[Scene difference descriptions]

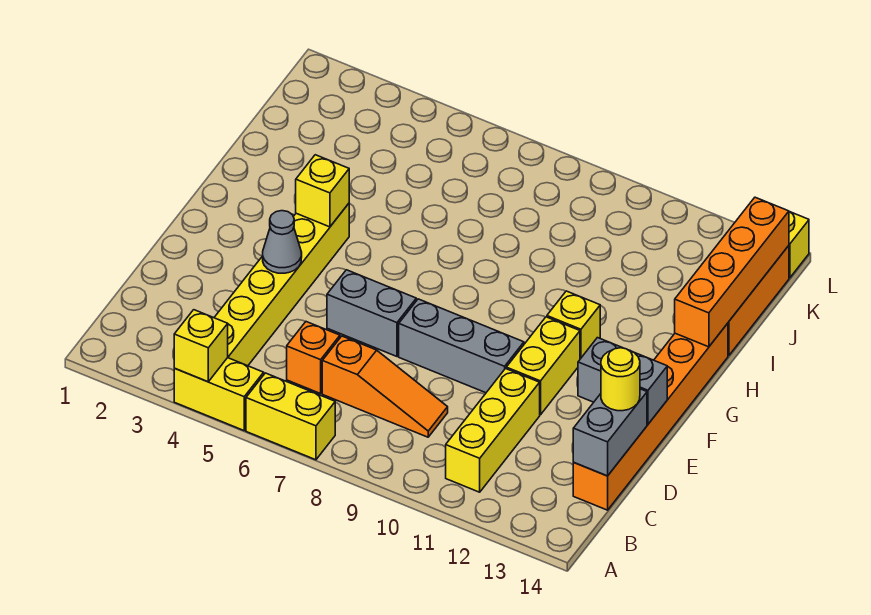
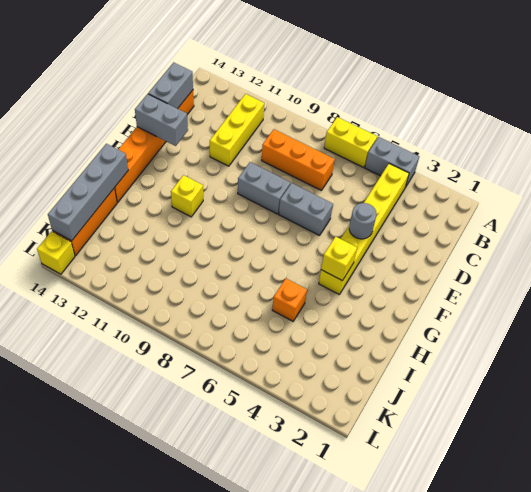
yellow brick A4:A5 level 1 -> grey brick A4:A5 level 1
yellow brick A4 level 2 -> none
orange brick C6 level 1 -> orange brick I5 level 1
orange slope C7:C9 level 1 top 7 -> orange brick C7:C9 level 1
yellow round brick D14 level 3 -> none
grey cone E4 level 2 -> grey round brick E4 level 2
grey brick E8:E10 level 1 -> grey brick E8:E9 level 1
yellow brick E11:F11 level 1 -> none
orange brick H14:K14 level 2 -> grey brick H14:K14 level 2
* * *
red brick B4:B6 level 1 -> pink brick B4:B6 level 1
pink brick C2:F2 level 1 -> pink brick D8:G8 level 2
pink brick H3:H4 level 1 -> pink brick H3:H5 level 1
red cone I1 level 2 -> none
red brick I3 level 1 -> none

## TASK DETAILS
Using the records above, set down exactly the lines from the one with "yellow brick A4:A5" through the one with "orange brick H14:K14", inclusive, and nothing more.

## TASK RESULT
yellow brick A4:A5 level 1 -> grey brick A4:A5 level 1
yellow brick A4 level 2 -> none
orange brick C6 level 1 -> orange brick I5 level 1
orange slope C7:C9 level 1 top 7 -> orange brick C7:C9 level 1
yellow round brick D14 level 3 -> none
grey cone E4 level 2 -> grey round brick E4 level 2
grey brick E8:E10 level 1 -> grey brick E8:E9 level 1
yellow brick E11:F11 level 1 -> none
orange brick H14:K14 level 2 -> grey brick H14:K14 level 2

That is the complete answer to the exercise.